▶ **Brief**
The entries below are to be copied exactly, with every picture left out.

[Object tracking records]
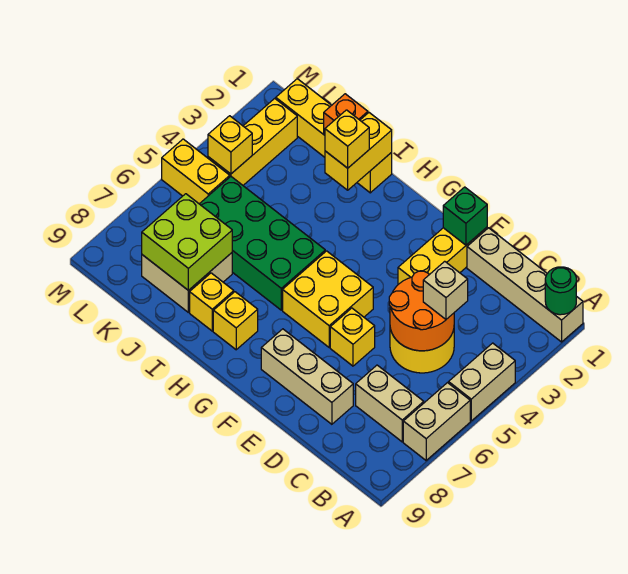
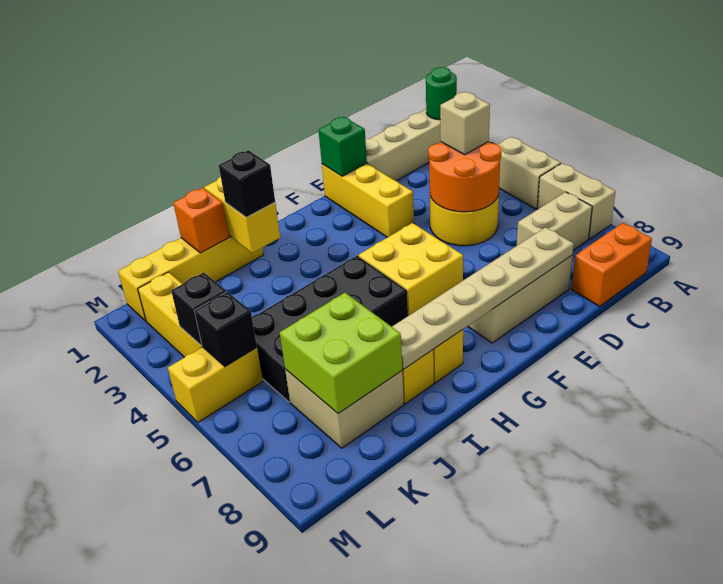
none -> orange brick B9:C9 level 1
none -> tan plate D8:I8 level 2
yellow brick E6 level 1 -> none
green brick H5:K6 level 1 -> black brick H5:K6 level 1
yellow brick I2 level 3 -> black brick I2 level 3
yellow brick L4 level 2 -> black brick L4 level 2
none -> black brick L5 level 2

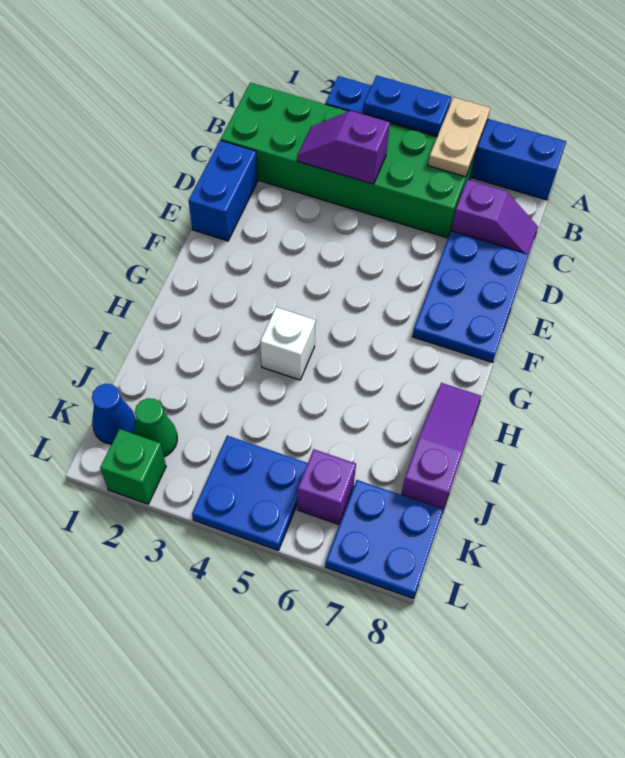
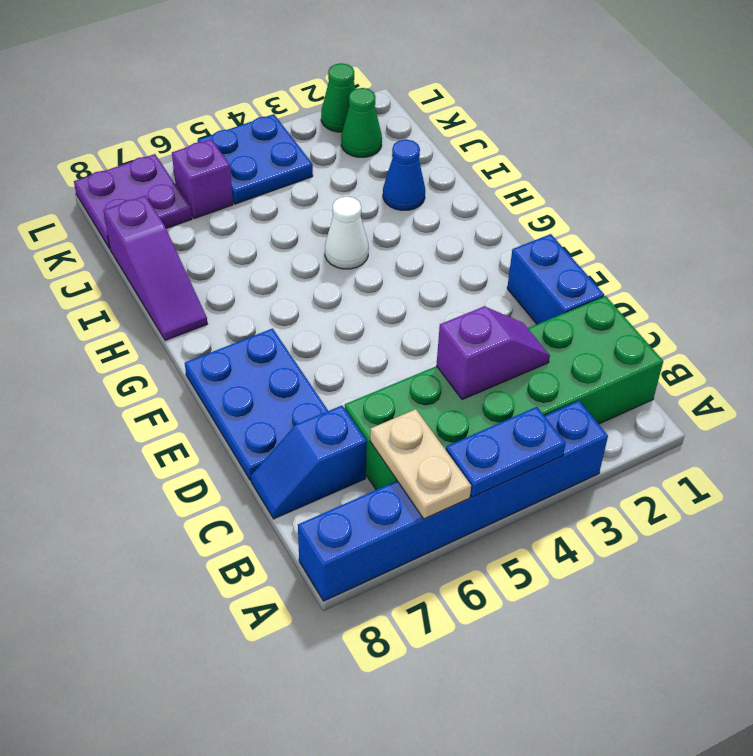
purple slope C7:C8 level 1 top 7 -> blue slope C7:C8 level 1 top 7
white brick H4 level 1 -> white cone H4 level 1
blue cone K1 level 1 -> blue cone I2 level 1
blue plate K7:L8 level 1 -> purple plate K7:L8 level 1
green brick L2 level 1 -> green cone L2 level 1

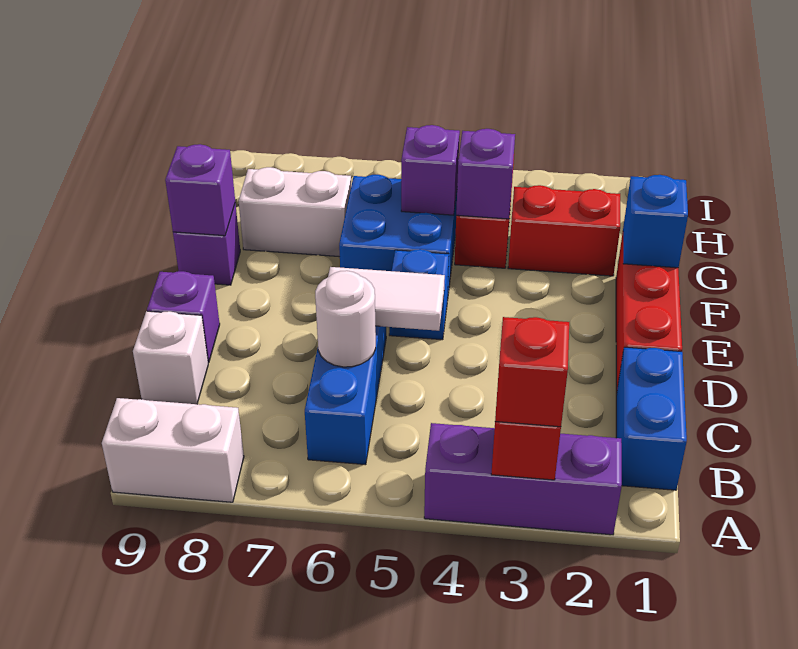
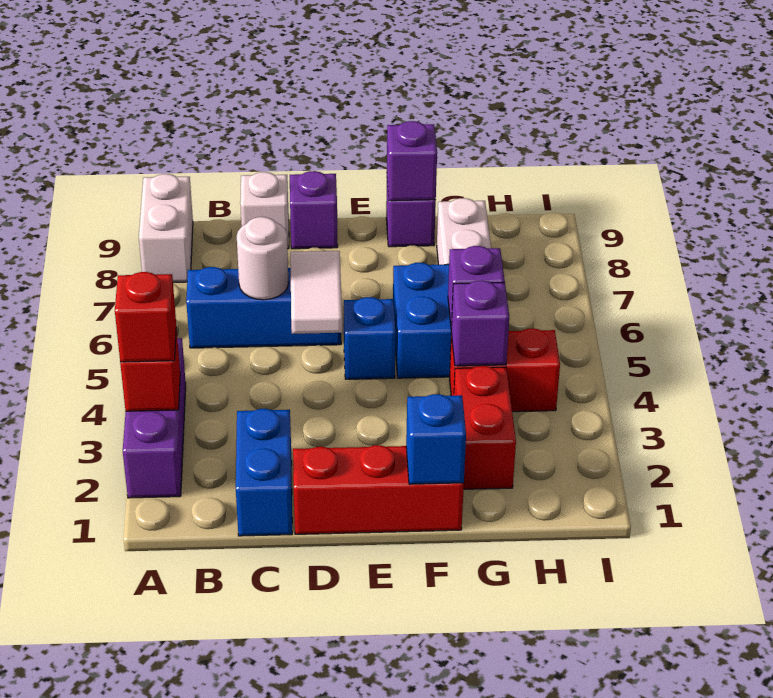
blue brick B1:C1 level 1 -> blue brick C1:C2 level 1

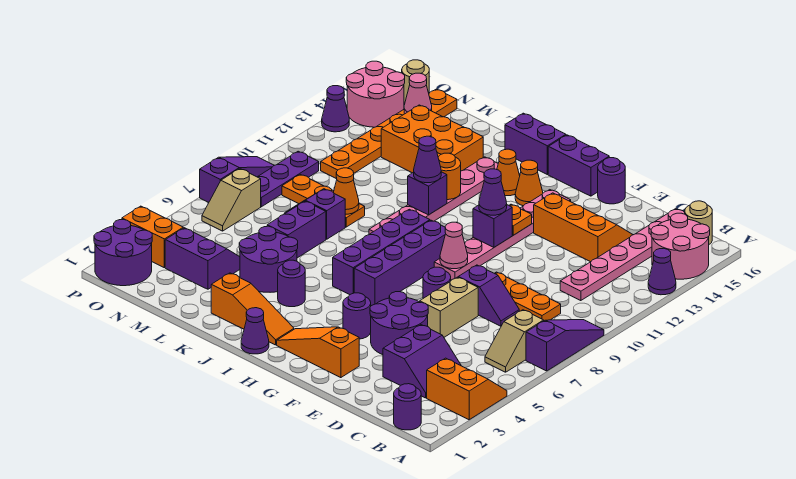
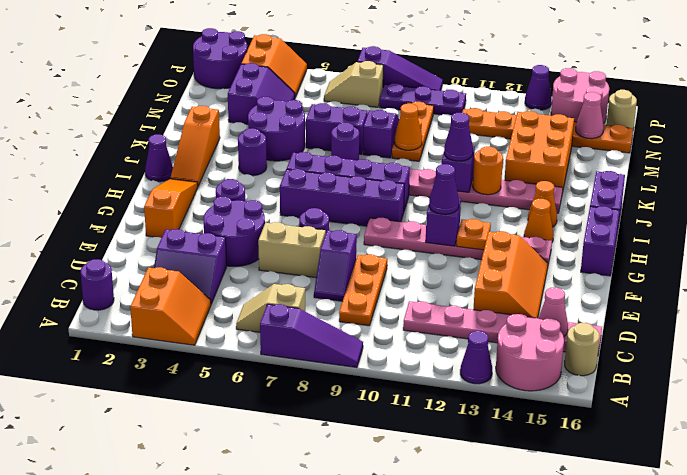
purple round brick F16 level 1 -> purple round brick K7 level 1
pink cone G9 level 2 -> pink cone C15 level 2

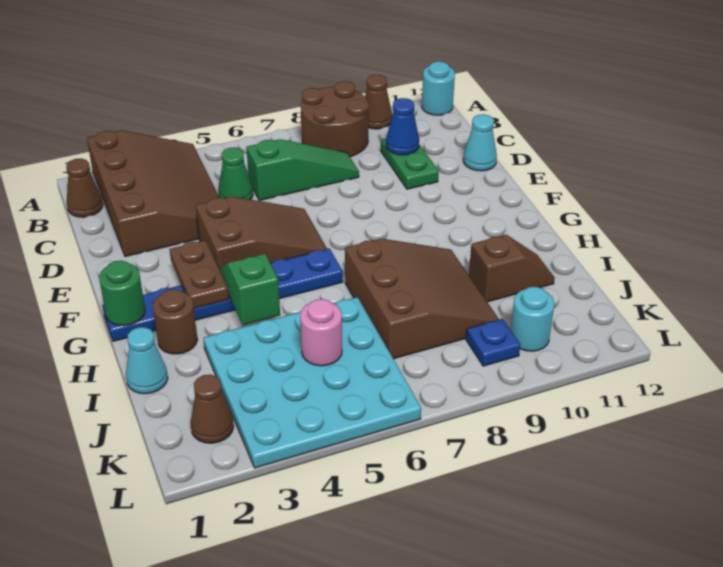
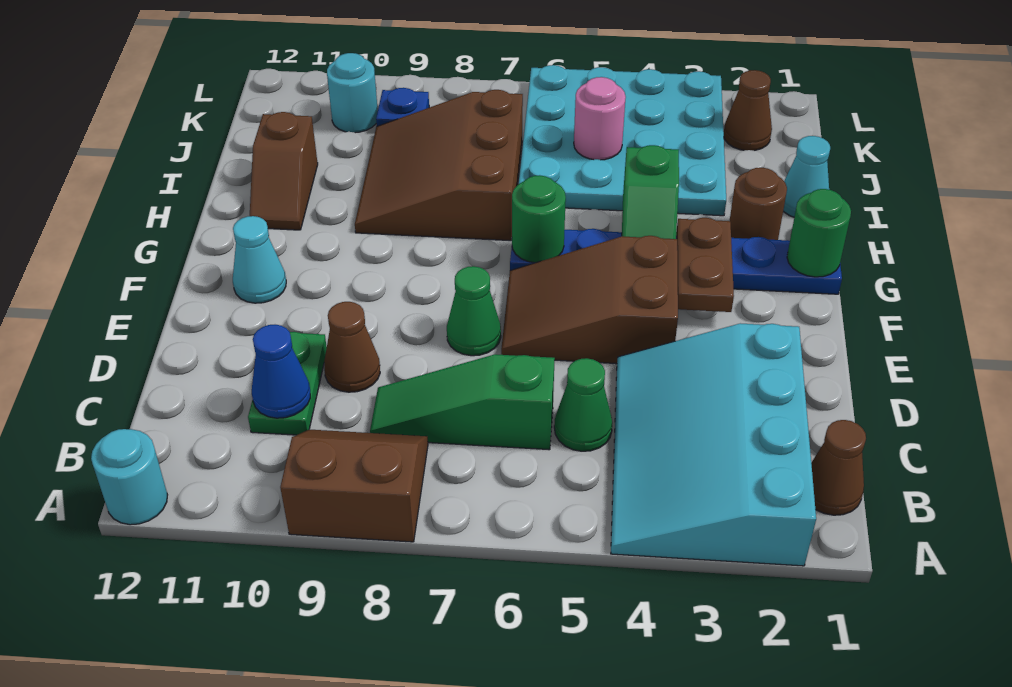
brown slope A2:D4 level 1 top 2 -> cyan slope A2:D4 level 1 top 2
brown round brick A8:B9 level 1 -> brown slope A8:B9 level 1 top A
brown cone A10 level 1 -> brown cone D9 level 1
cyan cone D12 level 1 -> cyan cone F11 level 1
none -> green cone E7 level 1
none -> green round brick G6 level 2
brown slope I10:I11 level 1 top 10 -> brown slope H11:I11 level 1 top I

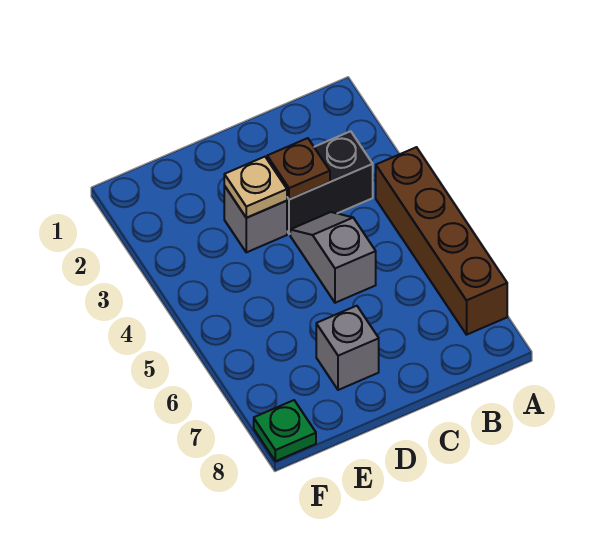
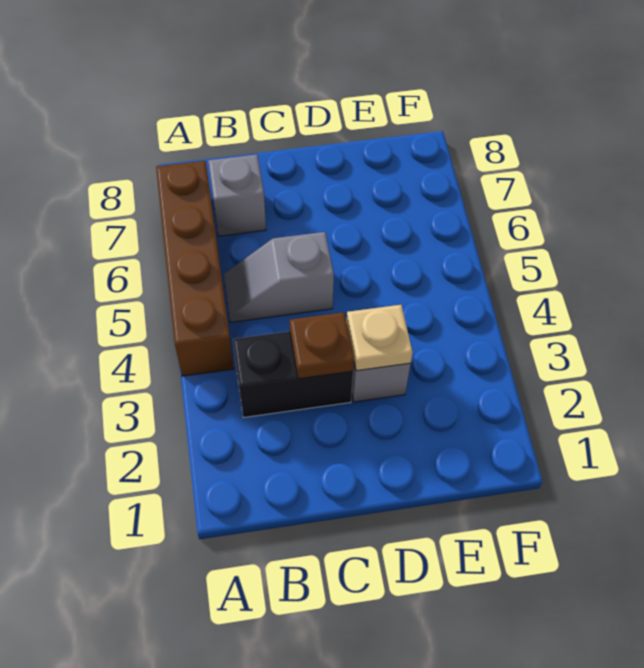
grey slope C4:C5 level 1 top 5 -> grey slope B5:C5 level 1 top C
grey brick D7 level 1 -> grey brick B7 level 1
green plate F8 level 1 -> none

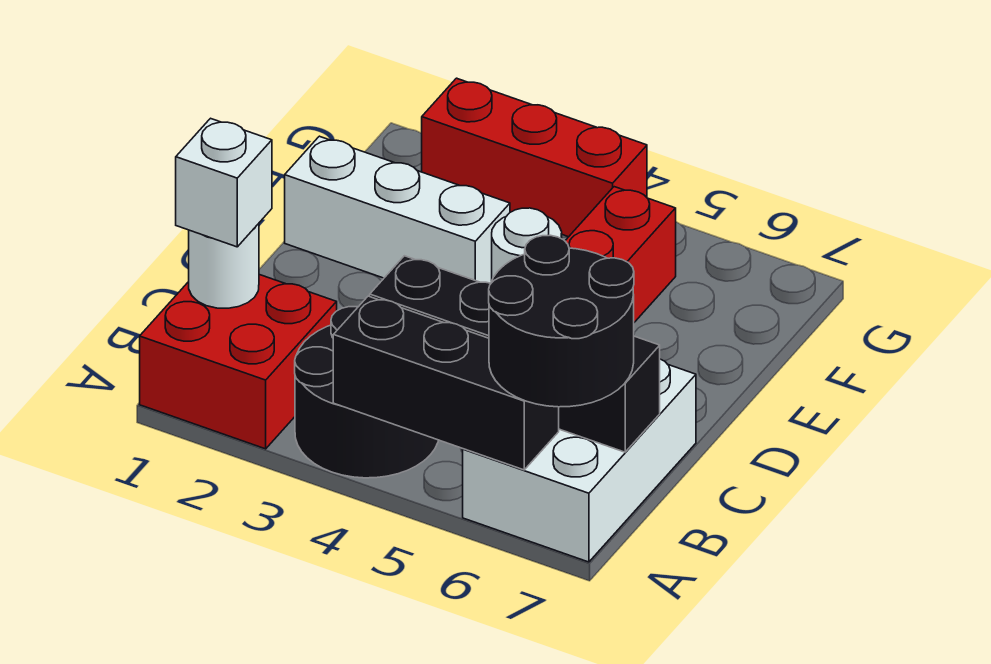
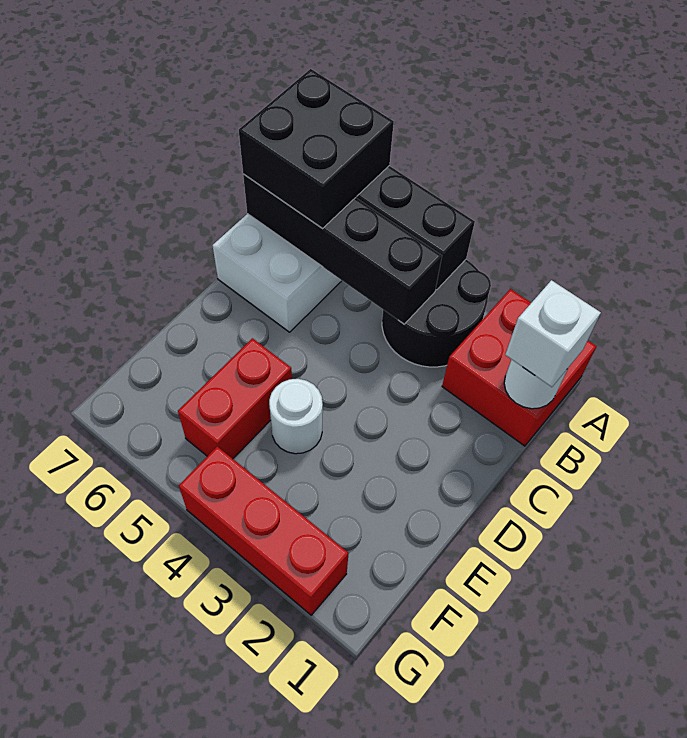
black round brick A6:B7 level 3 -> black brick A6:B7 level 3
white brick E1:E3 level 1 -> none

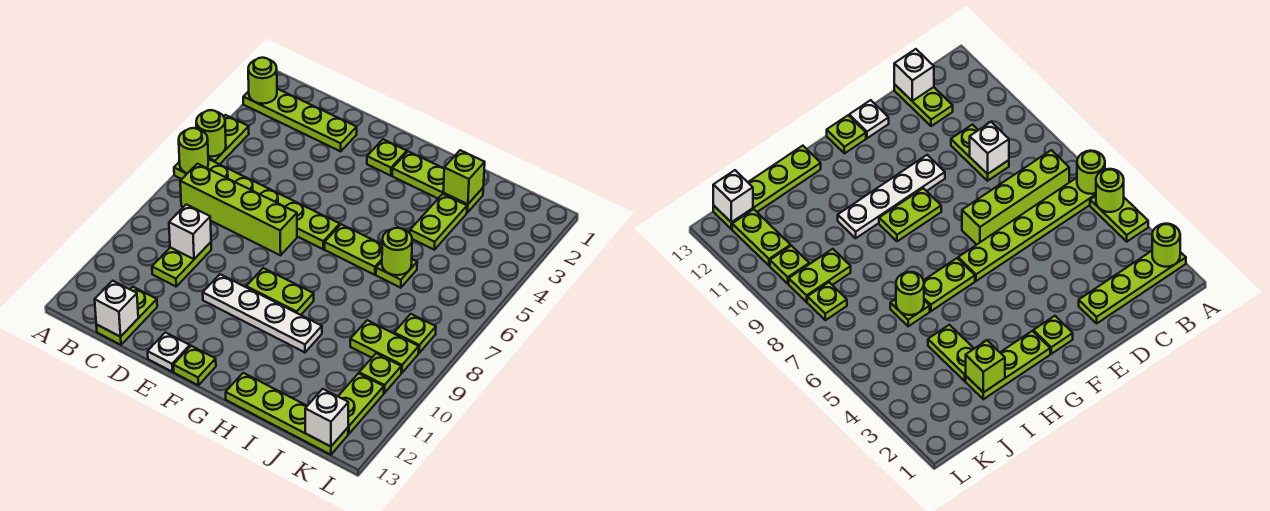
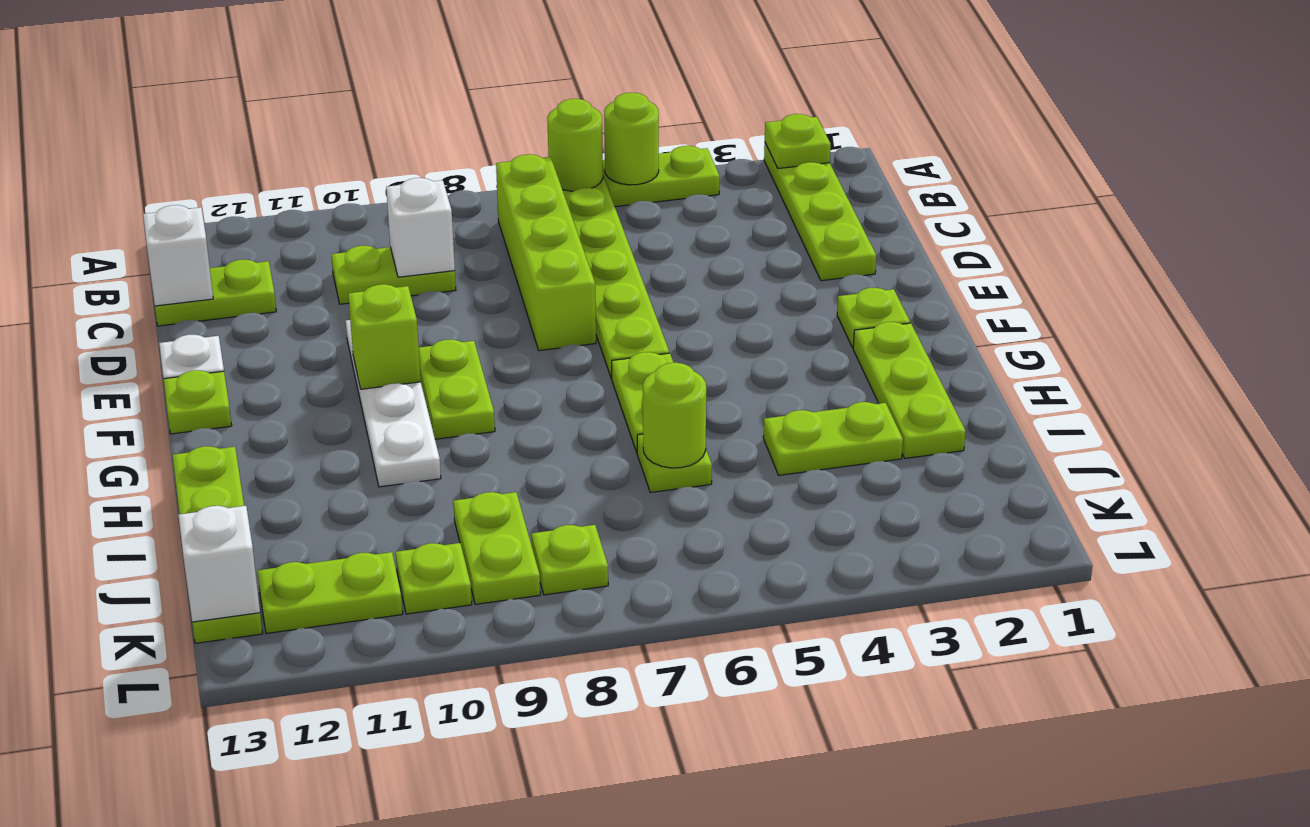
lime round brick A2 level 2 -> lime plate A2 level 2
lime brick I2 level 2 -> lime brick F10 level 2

▶ **Solution for this exercise**
none -> orange brick B9:C9 level 1
none -> tan plate D8:I8 level 2
yellow brick E6 level 1 -> none
green brick H5:K6 level 1 -> black brick H5:K6 level 1
yellow brick I2 level 3 -> black brick I2 level 3
yellow brick L4 level 2 -> black brick L4 level 2
none -> black brick L5 level 2

purple slope C7:C8 level 1 top 7 -> blue slope C7:C8 level 1 top 7
white brick H4 level 1 -> white cone H4 level 1
blue cone K1 level 1 -> blue cone I2 level 1
blue plate K7:L8 level 1 -> purple plate K7:L8 level 1
green brick L2 level 1 -> green cone L2 level 1

blue brick B1:C1 level 1 -> blue brick C1:C2 level 1

purple round brick F16 level 1 -> purple round brick K7 level 1
pink cone G9 level 2 -> pink cone C15 level 2

brown slope A2:D4 level 1 top 2 -> cyan slope A2:D4 level 1 top 2
brown round brick A8:B9 level 1 -> brown slope A8:B9 level 1 top A
brown cone A10 level 1 -> brown cone D9 level 1
cyan cone D12 level 1 -> cyan cone F11 level 1
none -> green cone E7 level 1
none -> green round brick G6 level 2
brown slope I10:I11 level 1 top 10 -> brown slope H11:I11 level 1 top I

grey slope C4:C5 level 1 top 5 -> grey slope B5:C5 level 1 top C
grey brick D7 level 1 -> grey brick B7 level 1
green plate F8 level 1 -> none

black round brick A6:B7 level 3 -> black brick A6:B7 level 3
white brick E1:E3 level 1 -> none

lime round brick A2 level 2 -> lime plate A2 level 2
lime brick I2 level 2 -> lime brick F10 level 2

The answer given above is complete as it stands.